Recorded information Start Marker

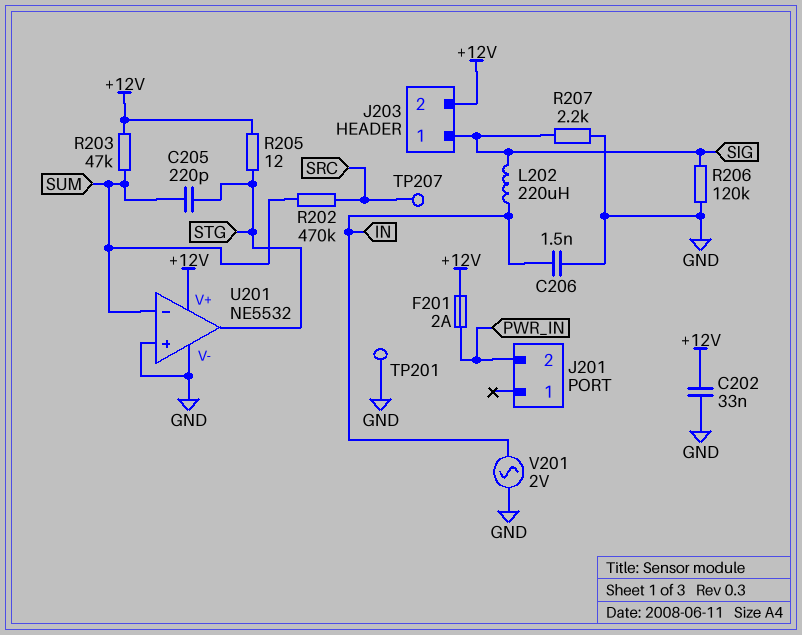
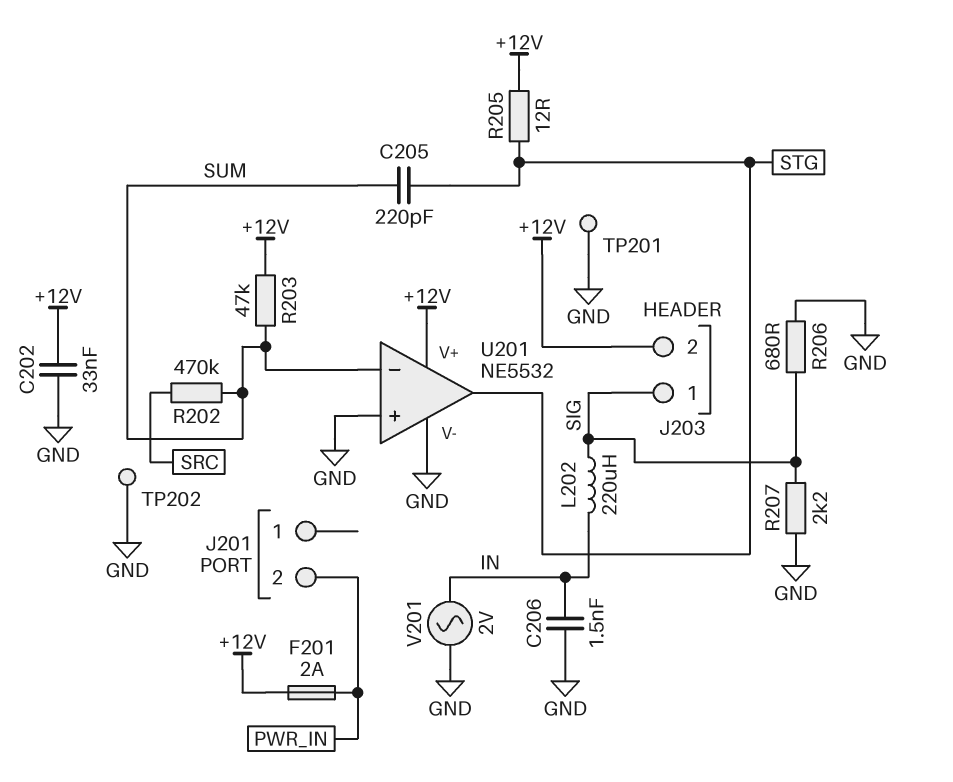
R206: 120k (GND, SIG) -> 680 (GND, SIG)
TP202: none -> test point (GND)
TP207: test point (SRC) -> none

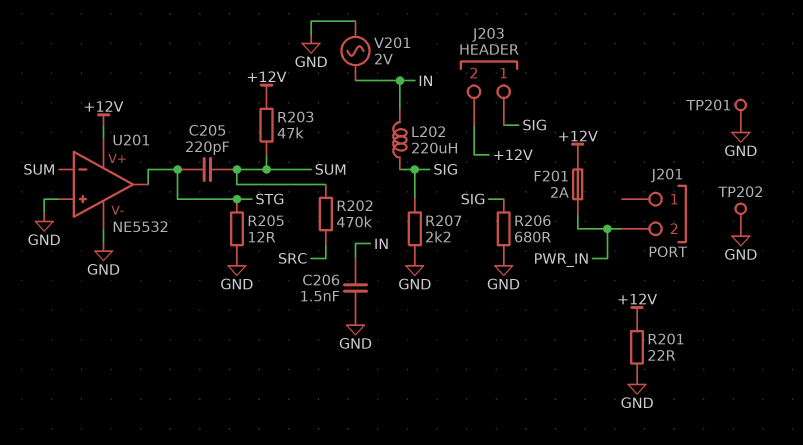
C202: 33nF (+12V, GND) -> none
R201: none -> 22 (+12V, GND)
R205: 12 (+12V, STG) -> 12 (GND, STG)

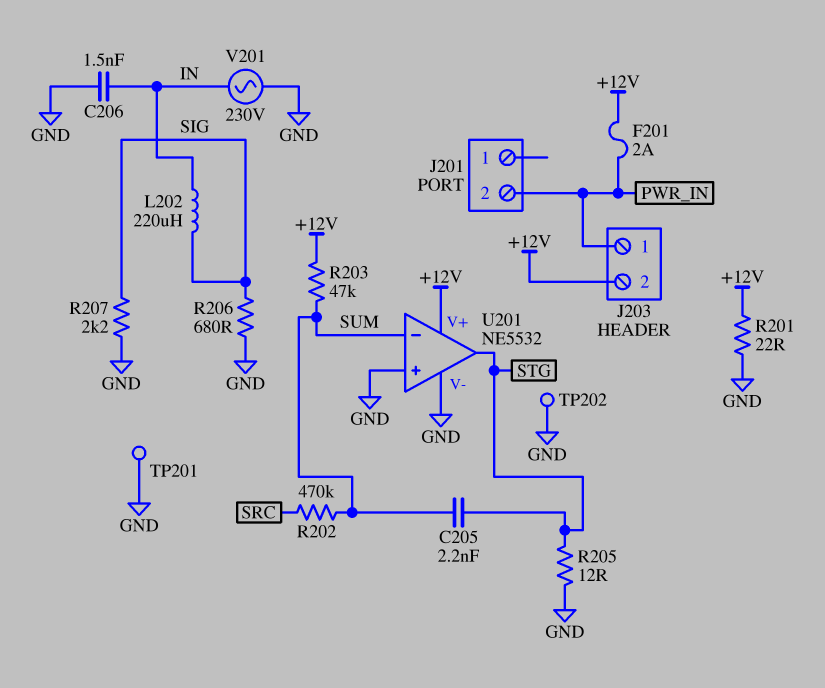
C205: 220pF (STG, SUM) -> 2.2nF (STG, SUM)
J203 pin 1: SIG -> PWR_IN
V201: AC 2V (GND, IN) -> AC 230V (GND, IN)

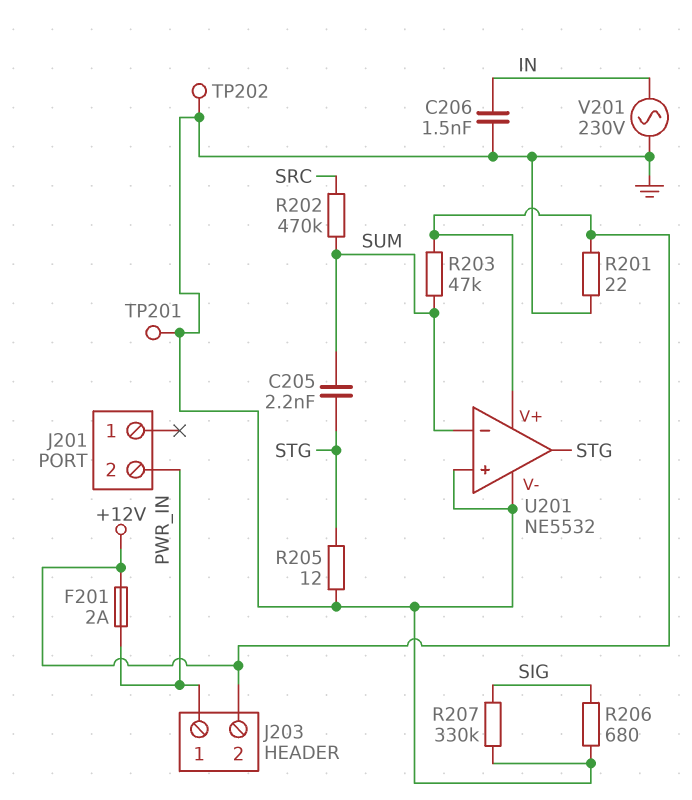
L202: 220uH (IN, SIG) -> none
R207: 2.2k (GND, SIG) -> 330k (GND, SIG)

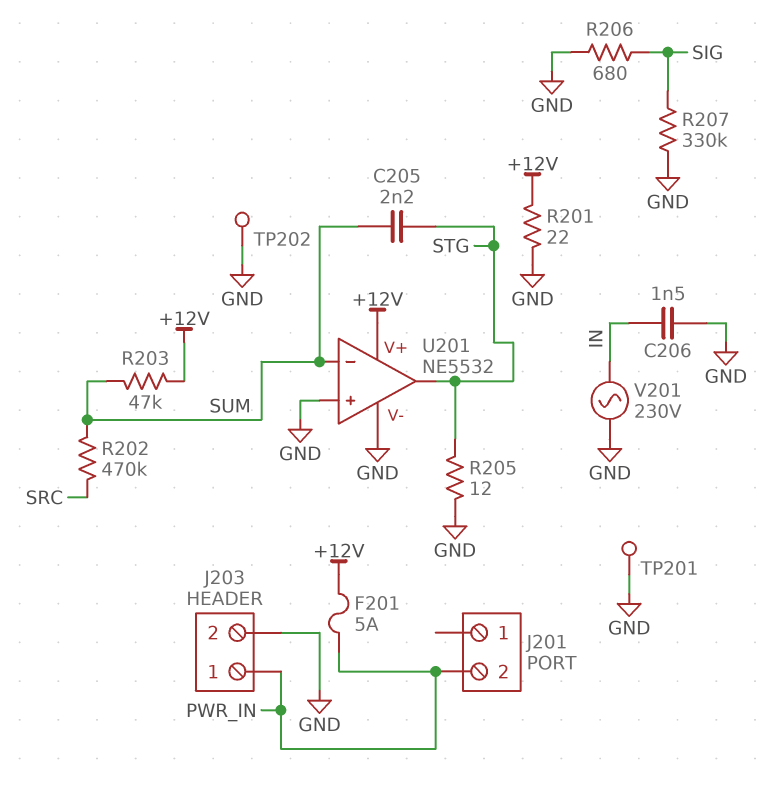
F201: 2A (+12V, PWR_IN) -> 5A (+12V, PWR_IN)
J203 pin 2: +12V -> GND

Recorded information End Marker

#### Aim of the exercise
Each entry above is to be written out exactly. The pictures stay out.

#### Answer space
R206: 120k (GND, SIG) -> 680 (GND, SIG)
TP202: none -> test point (GND)
TP207: test point (SRC) -> none

C202: 33nF (+12V, GND) -> none
R201: none -> 22 (+12V, GND)
R205: 12 (+12V, STG) -> 12 (GND, STG)

C205: 220pF (STG, SUM) -> 2.2nF (STG, SUM)
J203 pin 1: SIG -> PWR_IN
V201: AC 2V (GND, IN) -> AC 230V (GND, IN)

L202: 220uH (IN, SIG) -> none
R207: 2.2k (GND, SIG) -> 330k (GND, SIG)

F201: 2A (+12V, PWR_IN) -> 5A (+12V, PWR_IN)
J203 pin 2: +12V -> GND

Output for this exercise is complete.